# Try it
Copy out all of the entries exactly as they appear.

# Material supplied
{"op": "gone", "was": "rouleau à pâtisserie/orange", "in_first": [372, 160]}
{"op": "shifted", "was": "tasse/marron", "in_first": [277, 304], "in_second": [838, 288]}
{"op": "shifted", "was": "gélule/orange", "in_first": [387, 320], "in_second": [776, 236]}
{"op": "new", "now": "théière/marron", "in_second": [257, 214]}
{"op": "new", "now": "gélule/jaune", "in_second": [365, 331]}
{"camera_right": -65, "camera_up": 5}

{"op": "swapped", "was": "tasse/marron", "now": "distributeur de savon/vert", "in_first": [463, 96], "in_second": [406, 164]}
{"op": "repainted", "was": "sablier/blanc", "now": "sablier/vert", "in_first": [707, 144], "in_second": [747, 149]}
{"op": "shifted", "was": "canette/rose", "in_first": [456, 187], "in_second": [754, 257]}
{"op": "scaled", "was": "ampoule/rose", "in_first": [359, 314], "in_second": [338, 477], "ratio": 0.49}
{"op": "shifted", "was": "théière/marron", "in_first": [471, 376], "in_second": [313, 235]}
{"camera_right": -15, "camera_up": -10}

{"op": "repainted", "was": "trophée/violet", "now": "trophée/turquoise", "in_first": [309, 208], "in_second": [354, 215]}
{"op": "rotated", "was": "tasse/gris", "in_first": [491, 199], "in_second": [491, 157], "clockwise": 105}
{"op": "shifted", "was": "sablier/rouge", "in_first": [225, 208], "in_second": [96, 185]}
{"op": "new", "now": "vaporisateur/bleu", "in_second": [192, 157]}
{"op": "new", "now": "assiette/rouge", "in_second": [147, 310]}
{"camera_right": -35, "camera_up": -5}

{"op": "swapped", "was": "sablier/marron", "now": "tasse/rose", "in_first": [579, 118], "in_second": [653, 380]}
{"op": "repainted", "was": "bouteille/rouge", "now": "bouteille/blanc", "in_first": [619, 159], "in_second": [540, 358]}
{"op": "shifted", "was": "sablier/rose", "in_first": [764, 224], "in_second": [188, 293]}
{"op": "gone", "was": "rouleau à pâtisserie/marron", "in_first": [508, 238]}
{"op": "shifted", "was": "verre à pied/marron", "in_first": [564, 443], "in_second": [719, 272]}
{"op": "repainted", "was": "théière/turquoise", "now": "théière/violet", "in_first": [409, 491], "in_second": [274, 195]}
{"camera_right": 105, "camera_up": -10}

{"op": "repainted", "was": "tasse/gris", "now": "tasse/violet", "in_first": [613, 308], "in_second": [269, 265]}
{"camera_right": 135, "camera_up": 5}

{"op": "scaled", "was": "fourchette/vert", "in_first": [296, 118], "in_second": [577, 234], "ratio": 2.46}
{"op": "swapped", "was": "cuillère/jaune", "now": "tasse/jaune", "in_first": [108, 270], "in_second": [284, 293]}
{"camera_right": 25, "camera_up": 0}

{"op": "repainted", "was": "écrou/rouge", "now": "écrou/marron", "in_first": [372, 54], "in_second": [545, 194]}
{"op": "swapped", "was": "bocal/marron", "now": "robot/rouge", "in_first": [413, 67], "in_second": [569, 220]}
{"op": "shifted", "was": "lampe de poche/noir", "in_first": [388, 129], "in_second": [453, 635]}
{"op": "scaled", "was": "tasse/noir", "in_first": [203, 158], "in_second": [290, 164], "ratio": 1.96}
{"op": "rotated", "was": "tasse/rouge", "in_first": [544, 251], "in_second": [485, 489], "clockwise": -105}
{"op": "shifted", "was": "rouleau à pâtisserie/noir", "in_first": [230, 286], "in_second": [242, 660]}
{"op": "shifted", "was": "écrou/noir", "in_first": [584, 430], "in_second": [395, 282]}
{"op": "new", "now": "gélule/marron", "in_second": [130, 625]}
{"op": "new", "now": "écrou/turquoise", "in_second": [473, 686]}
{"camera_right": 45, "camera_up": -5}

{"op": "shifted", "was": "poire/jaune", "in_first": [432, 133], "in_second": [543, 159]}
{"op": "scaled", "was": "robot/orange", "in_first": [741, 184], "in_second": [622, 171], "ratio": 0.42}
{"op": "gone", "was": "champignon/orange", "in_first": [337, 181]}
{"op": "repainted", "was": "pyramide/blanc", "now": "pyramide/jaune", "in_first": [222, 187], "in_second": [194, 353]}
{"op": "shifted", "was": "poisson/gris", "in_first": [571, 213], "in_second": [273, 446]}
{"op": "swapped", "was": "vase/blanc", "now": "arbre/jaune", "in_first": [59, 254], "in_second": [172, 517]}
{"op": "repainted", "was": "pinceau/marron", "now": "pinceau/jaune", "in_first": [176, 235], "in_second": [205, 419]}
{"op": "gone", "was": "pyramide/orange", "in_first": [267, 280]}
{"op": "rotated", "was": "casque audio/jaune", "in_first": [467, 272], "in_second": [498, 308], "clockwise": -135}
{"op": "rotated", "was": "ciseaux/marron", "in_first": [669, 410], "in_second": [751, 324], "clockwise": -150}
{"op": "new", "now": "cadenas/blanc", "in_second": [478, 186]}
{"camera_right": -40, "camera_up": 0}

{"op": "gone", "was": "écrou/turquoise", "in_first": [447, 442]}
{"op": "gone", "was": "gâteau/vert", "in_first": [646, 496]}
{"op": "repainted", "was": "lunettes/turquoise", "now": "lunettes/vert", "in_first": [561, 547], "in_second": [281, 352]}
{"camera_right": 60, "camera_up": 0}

# Written response
{"op": "gone", "was": "rouleau à pâtisserie/orange", "in_first": [372, 160]}
{"op": "shifted", "was": "tasse/marron", "in_first": [277, 304], "in_second": [838, 288]}
{"op": "shifted", "was": "gélule/orange", "in_first": [387, 320], "in_second": [776, 236]}
{"op": "new", "now": "théière/marron", "in_second": [257, 214]}
{"op": "new", "now": "gélule/jaune", "in_second": [365, 331]}
{"camera_right": -65, "camera_up": 5}

{"op": "swapped", "was": "tasse/marron", "now": "distributeur de savon/vert", "in_first": [463, 96], "in_second": [406, 164]}
{"op": "repainted", "was": "sablier/blanc", "now": "sablier/vert", "in_first": [707, 144], "in_second": [747, 149]}
{"op": "shifted", "was": "canette/rose", "in_first": [456, 187], "in_second": [754, 257]}
{"op": "scaled", "was": "ampoule/rose", "in_first": [359, 314], "in_second": [338, 477], "ratio": 0.49}
{"op": "shifted", "was": "théière/marron", "in_first": [471, 376], "in_second": [313, 235]}
{"camera_right": -15, "camera_up": -10}

{"op": "repainted", "was": "trophée/violet", "now": "trophée/turquoise", "in_first": [309, 208], "in_second": [354, 215]}
{"op": "rotated", "was": "tasse/gris", "in_first": [491, 199], "in_second": [491, 157], "clockwise": 105}
{"op": "shifted", "was": "sablier/rouge", "in_first": [225, 208], "in_second": [96, 185]}
{"op": "new", "now": "vaporisateur/bleu", "in_second": [192, 157]}
{"op": "new", "now": "assiette/rouge", "in_second": [147, 310]}
{"camera_right": -35, "camera_up": -5}

{"op": "swapped", "was": "sablier/marron", "now": "tasse/rose", "in_first": [579, 118], "in_second": [653, 380]}
{"op": "repainted", "was": "bouteille/rouge", "now": "bouteille/blanc", "in_first": [619, 159], "in_second": [540, 358]}
{"op": "shifted", "was": "sablier/rose", "in_first": [764, 224], "in_second": [188, 293]}
{"op": "gone", "was": "rouleau à pâtisserie/marron", "in_first": [508, 238]}
{"op": "shifted", "was": "verre à pied/marron", "in_first": [564, 443], "in_second": [719, 272]}
{"op": "repainted", "was": "théière/turquoise", "now": "théière/violet", "in_first": [409, 491], "in_second": [274, 195]}
{"camera_right": 105, "camera_up": -10}

{"op": "repainted", "was": "tasse/gris", "now": "tasse/violet", "in_first": [613, 308], "in_second": [269, 265]}
{"camera_right": 135, "camera_up": 5}

{"op": "scaled", "was": "fourchette/vert", "in_first": [296, 118], "in_second": [577, 234], "ratio": 2.46}
{"op": "swapped", "was": "cuillère/jaune", "now": "tasse/jaune", "in_first": [108, 270], "in_second": [284, 293]}
{"camera_right": 25, "camera_up": 0}

{"op": "repainted", "was": "écrou/rouge", "now": "écrou/marron", "in_first": [372, 54], "in_second": [545, 194]}
{"op": "swapped", "was": "bocal/marron", "now": "robot/rouge", "in_first": [413, 67], "in_second": [569, 220]}
{"op": "shifted", "was": "lampe de poche/noir", "in_first": [388, 129], "in_second": [453, 635]}
{"op": "scaled", "was": "tasse/noir", "in_first": [203, 158], "in_second": [290, 164], "ratio": 1.96}
{"op": "rotated", "was": "tasse/rouge", "in_first": [544, 251], "in_second": [485, 489], "clockwise": -105}
{"op": "shifted", "was": "rouleau à pâtisserie/noir", "in_first": [230, 286], "in_second": [242, 660]}
{"op": "shifted", "was": "écrou/noir", "in_first": [584, 430], "in_second": [395, 282]}
{"op": "new", "now": "gélule/marron", "in_second": [130, 625]}
{"op": "new", "now": "écrou/turquoise", "in_second": [473, 686]}
{"camera_right": 45, "camera_up": -5}

{"op": "shifted", "was": "poire/jaune", "in_first": [432, 133], "in_second": [543, 159]}
{"op": "scaled", "was": "robot/orange", "in_first": [741, 184], "in_second": [622, 171], "ratio": 0.42}
{"op": "gone", "was": "champignon/orange", "in_first": [337, 181]}
{"op": "repainted", "was": "pyramide/blanc", "now": "pyramide/jaune", "in_first": [222, 187], "in_second": [194, 353]}
{"op": "shifted", "was": "poisson/gris", "in_first": [571, 213], "in_second": [273, 446]}
{"op": "swapped", "was": "vase/blanc", "now": "arbre/jaune", "in_first": [59, 254], "in_second": [172, 517]}
{"op": "repainted", "was": "pinceau/marron", "now": "pinceau/jaune", "in_first": [176, 235], "in_second": [205, 419]}
{"op": "gone", "was": "pyramide/orange", "in_first": [267, 280]}
{"op": "rotated", "was": "casque audio/jaune", "in_first": [467, 272], "in_second": [498, 308], "clockwise": -135}
{"op": "rotated", "was": "ciseaux/marron", "in_first": [669, 410], "in_second": [751, 324], "clockwise": -150}
{"op": "new", "now": "cadenas/blanc", "in_second": [478, 186]}
{"camera_right": -40, "camera_up": 0}

{"op": "gone", "was": "écrou/turquoise", "in_first": [447, 442]}
{"op": "gone", "was": "gâteau/vert", "in_first": [646, 496]}
{"op": "repainted", "was": "lunettes/turquoise", "now": "lunettes/vert", "in_first": [561, 547], "in_second": [281, 352]}
{"camera_right": 60, "camera_up": 0}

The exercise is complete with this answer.